Exercise objective
Without any pictures, the records below should be reproduced exactly.
◆ ◆ ◆ ◆ ◆ ◆ ◆
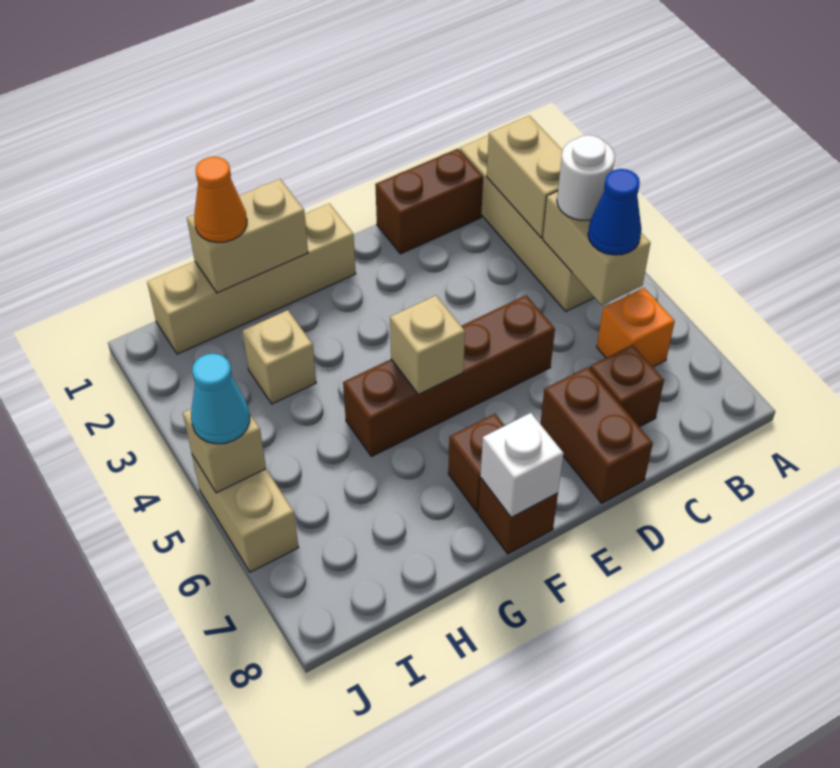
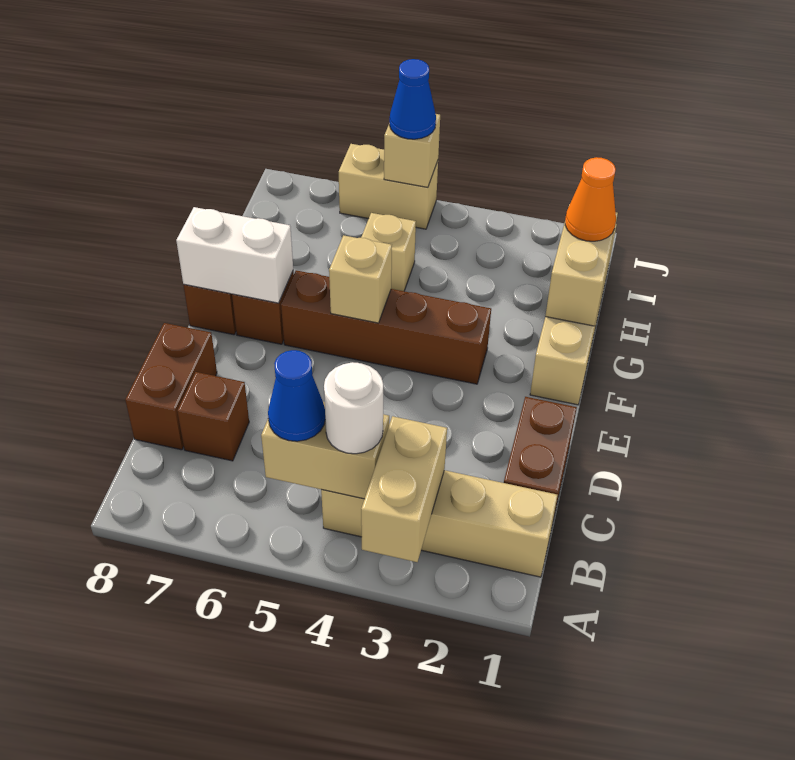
tan brick B2:B3 level 2 -> tan brick A3:B3 level 2
orange brick B6 level 1 -> none
brown brick D5:G5 level 1 -> brown brick F3:F6 level 1
brown brick D7:D8 level 1 -> brown brick C8:D8 level 1
white brick F8 level 2 -> white brick F7:F8 level 2
tan brick H3 level 1 -> tan brick H5 level 1
cyan cone J5 level 3 -> blue cone J5 level 3

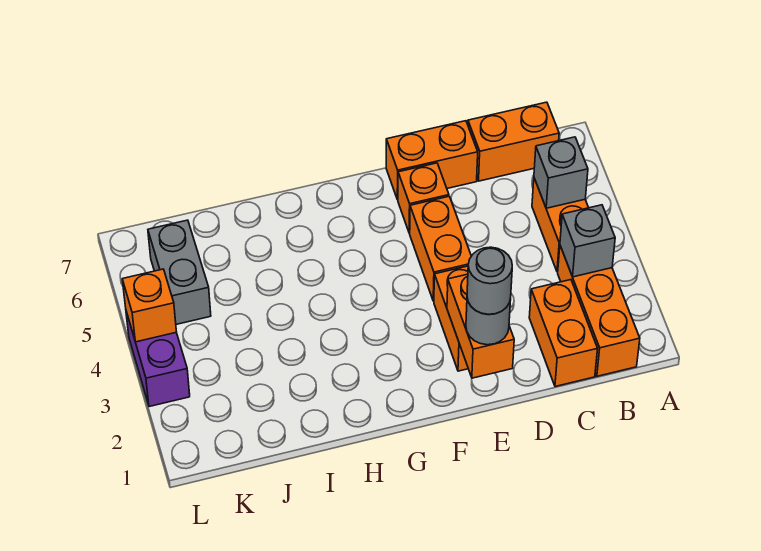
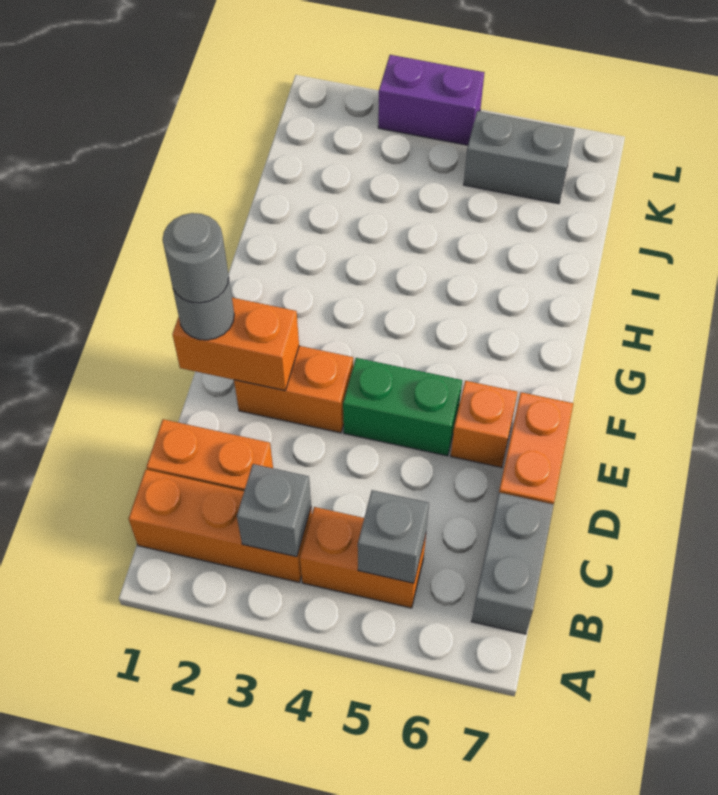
orange brick B7:C7 level 1 -> grey brick B7:C7 level 1
orange brick E4:E5 level 1 -> green brick E4:E5 level 1
orange brick L4 level 2 -> none

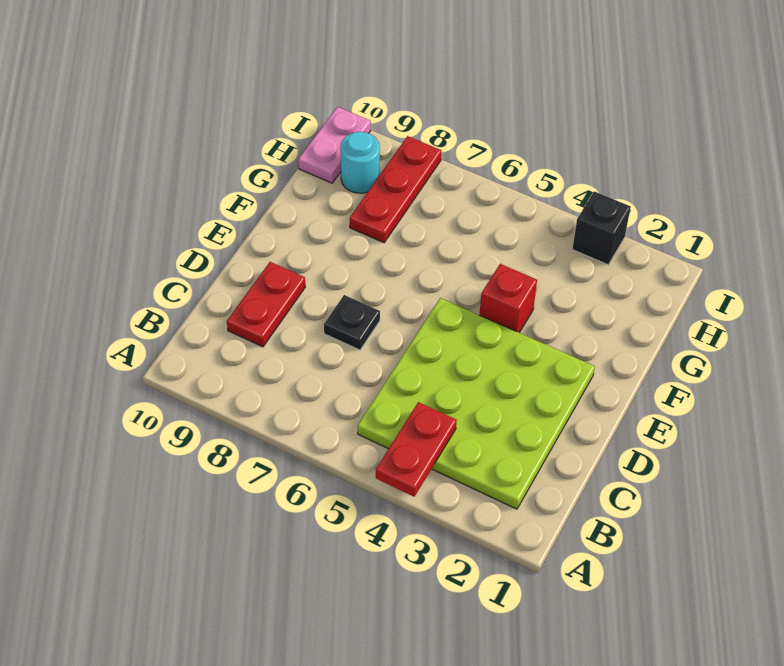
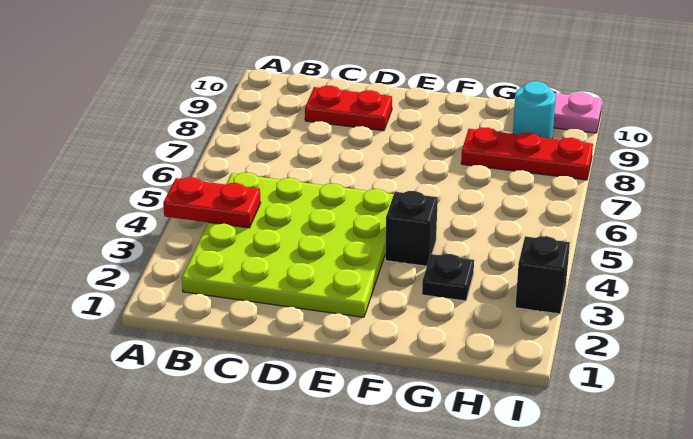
black plate D7 level 1 -> black plate G3 level 1
red brick F4 level 1 -> black brick F4 level 1

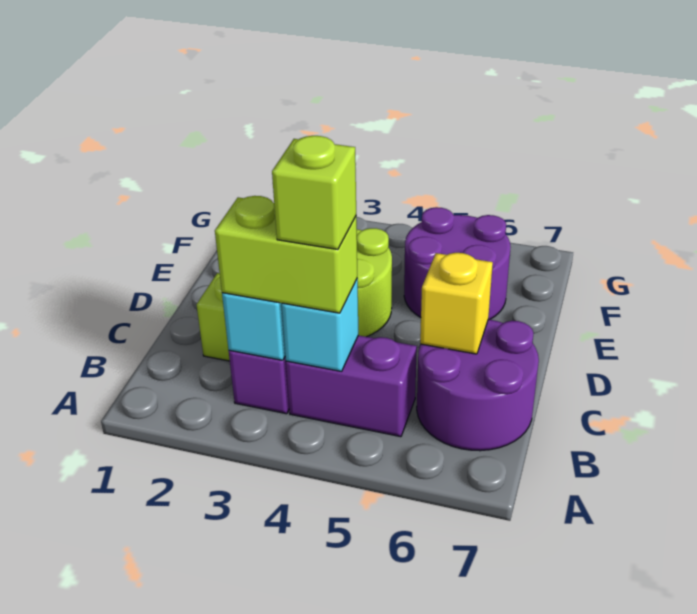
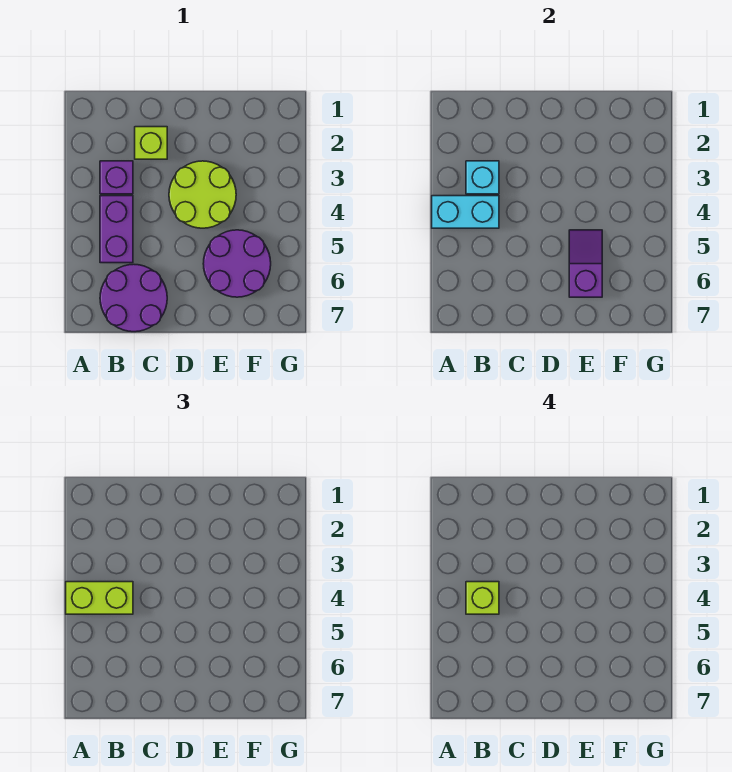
lime brick B3:B4 level 3 -> lime brick A4:B4 level 3
cyan brick B4 level 2 -> cyan brick A4:B4 level 2
yellow brick C6 level 2 -> none
none -> purple slope E5:E6 level 2 top 6

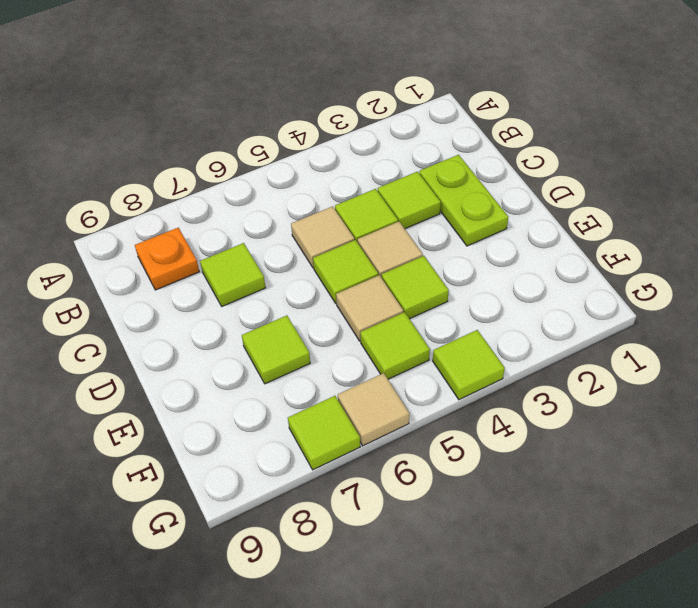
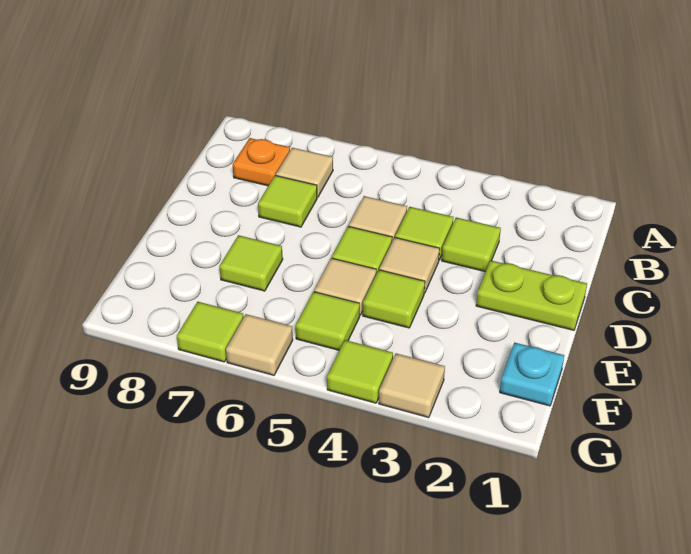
none -> tan tile B7 level 1
lime plate C2:D2 level 1 -> lime plate D1:D2 level 1
none -> cyan plate F1 level 1
none -> tan tile G3 level 1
◆ ◆ ◆ ◆ ◆ ◆ ◆
Written solution
tan brick B2:B3 level 2 -> tan brick A3:B3 level 2
orange brick B6 level 1 -> none
brown brick D5:G5 level 1 -> brown brick F3:F6 level 1
brown brick D7:D8 level 1 -> brown brick C8:D8 level 1
white brick F8 level 2 -> white brick F7:F8 level 2
tan brick H3 level 1 -> tan brick H5 level 1
cyan cone J5 level 3 -> blue cone J5 level 3

orange brick B7:C7 level 1 -> grey brick B7:C7 level 1
orange brick E4:E5 level 1 -> green brick E4:E5 level 1
orange brick L4 level 2 -> none

black plate D7 level 1 -> black plate G3 level 1
red brick F4 level 1 -> black brick F4 level 1

lime brick B3:B4 level 3 -> lime brick A4:B4 level 3
cyan brick B4 level 2 -> cyan brick A4:B4 level 2
yellow brick C6 level 2 -> none
none -> purple slope E5:E6 level 2 top 6

none -> tan tile B7 level 1
lime plate C2:D2 level 1 -> lime plate D1:D2 level 1
none -> cyan plate F1 level 1
none -> tan tile G3 level 1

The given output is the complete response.